• STATED PROBLEM
Recast the records, from their first line through the line that contains "Time (468, 20)" inclusive, as a JSON list of strings with one string per line and no blank lines.

• ENTRIES PROVIDED
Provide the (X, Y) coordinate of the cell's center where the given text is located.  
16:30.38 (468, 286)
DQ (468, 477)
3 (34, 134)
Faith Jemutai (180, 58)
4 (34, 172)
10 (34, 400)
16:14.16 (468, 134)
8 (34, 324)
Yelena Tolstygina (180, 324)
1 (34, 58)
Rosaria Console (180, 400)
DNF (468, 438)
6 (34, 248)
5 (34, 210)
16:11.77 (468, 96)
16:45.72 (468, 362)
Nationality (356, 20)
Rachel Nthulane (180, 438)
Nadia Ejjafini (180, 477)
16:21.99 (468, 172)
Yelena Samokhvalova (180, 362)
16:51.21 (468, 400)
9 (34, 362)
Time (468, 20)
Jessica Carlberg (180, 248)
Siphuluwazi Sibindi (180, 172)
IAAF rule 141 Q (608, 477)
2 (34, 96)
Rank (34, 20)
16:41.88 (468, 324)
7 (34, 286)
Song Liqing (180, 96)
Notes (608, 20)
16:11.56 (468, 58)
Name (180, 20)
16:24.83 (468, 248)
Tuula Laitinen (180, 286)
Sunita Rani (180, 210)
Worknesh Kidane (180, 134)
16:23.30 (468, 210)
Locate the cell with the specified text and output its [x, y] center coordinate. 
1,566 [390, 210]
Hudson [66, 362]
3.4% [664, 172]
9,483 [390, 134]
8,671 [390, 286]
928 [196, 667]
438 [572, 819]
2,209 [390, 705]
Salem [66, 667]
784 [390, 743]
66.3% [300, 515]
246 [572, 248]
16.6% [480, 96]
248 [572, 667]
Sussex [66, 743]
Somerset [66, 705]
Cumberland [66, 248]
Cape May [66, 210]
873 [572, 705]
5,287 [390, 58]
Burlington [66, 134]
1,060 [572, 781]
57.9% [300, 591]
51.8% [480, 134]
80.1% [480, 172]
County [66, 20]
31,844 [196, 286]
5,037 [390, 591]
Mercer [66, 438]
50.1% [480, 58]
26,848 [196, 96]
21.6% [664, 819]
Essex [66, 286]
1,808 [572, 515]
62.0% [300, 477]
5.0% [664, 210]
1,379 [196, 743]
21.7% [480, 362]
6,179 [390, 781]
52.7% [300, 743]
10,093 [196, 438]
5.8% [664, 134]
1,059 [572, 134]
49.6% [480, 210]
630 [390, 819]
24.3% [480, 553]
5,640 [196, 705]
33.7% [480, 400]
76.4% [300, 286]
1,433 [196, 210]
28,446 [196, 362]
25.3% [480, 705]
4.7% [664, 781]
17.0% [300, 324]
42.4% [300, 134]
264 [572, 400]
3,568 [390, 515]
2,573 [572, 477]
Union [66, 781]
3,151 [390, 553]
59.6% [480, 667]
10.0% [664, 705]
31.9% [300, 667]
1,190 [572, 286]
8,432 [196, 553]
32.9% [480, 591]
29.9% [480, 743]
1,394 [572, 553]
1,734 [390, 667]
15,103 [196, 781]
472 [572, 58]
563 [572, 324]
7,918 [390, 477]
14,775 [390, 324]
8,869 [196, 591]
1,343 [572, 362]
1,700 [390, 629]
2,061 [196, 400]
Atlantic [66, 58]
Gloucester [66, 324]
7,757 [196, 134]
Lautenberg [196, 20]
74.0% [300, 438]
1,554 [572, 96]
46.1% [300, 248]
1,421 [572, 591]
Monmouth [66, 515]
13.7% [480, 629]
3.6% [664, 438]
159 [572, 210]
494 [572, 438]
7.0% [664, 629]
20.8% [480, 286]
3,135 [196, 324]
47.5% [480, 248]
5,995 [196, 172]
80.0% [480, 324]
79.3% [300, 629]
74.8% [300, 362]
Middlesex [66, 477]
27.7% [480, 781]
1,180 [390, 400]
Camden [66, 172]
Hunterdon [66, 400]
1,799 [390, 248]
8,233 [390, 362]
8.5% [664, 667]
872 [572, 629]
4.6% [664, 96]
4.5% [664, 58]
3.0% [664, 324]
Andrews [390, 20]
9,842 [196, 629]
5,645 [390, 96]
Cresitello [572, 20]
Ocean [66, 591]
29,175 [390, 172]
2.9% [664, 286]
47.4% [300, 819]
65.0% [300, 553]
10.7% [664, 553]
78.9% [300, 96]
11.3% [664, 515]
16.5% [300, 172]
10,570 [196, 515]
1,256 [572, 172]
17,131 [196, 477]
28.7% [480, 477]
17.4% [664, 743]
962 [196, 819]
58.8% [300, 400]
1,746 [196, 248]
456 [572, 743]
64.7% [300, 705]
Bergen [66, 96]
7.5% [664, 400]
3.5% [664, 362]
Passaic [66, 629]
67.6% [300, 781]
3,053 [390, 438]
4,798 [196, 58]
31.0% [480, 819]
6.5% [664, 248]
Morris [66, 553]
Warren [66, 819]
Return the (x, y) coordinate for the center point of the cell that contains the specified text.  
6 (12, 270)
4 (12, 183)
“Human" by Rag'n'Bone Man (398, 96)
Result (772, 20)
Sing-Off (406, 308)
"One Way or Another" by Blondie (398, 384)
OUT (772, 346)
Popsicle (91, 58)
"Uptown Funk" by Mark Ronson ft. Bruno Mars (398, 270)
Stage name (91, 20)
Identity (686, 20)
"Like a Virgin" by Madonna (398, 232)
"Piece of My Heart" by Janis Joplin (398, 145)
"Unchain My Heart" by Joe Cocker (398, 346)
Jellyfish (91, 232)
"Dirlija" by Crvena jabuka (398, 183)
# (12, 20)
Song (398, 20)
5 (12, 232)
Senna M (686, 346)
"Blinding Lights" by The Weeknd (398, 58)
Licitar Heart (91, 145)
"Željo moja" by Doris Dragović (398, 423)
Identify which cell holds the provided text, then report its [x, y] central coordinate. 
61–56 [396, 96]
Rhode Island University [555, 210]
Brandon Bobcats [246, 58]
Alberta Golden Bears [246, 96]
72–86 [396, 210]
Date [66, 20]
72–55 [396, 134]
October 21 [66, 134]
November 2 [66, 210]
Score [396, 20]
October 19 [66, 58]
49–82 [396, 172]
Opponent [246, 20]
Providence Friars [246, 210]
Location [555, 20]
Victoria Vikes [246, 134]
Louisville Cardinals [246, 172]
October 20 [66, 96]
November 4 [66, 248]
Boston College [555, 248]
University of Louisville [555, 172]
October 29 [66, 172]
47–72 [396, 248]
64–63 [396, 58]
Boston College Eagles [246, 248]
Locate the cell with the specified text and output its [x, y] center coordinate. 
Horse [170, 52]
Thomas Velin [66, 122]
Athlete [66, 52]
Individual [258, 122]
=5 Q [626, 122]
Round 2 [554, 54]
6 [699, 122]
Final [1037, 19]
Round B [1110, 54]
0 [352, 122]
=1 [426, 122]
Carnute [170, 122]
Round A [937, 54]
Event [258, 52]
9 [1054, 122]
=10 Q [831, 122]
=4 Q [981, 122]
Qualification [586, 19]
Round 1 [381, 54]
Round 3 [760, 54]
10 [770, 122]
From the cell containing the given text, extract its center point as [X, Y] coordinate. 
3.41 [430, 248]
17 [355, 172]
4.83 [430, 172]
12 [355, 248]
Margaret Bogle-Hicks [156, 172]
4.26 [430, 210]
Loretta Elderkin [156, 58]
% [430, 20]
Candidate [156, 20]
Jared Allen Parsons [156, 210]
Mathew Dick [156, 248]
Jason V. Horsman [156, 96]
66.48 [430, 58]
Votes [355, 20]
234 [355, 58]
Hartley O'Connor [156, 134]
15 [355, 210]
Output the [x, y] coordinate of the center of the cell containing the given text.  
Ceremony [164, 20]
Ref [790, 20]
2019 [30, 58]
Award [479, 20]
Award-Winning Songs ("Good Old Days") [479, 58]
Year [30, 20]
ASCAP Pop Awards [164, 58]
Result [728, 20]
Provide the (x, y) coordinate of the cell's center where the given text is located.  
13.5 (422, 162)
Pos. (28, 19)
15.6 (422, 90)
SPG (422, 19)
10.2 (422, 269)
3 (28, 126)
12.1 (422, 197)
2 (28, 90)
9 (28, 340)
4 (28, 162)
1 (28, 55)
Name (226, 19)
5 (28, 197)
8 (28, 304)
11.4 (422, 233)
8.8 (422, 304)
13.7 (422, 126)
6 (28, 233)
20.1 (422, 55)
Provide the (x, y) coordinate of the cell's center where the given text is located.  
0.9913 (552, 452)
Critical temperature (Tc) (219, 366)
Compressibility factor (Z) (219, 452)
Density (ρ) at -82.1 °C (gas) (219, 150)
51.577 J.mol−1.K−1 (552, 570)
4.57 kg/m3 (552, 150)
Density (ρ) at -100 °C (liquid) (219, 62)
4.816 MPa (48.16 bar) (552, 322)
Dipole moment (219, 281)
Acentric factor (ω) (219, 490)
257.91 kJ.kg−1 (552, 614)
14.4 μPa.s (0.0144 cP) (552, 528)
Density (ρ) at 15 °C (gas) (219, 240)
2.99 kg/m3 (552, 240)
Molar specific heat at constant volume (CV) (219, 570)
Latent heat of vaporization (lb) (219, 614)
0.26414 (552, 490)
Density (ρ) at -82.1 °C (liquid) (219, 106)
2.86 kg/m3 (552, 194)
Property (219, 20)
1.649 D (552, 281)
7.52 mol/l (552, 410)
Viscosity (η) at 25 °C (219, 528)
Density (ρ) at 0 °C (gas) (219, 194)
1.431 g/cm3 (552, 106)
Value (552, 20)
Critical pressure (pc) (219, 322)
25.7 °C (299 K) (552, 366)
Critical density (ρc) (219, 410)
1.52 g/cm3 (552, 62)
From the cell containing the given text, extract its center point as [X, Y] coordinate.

• TASK RESULT
[
  "Provide the (X, Y) coordinate of the cell's center where the given text is located.  ",
  "16:30.38 (468, 286)",
  "DQ (468, 477)",
  "3 (34, 134)",
  "Faith Jemutai (180, 58)",
  "4 (34, 172)",
  "10 (34, 400)",
  "16:14.16 (468, 134)",
  "8 (34, 324)",
  "Yelena Tolstygina (180, 324)",
  "1 (34, 58)",
  "Rosaria Console (180, 400)",
  "DNF (468, 438)",
  "6 (34, 248)",
  "5 (34, 210)",
  "16:11.77 (468, 96)",
  "16:45.72 (468, 362)",
  "Nationality (356, 20)",
  "Rachel Nthulane (180, 438)",
  "Nadia Ejjafini (180, 477)",
  "16:21.99 (468, 172)",
  "Yelena Samokhvalova (180, 362)",
  "16:51.21 (468, 400)",
  "9 (34, 362)",
  "Time (468, 20)"
]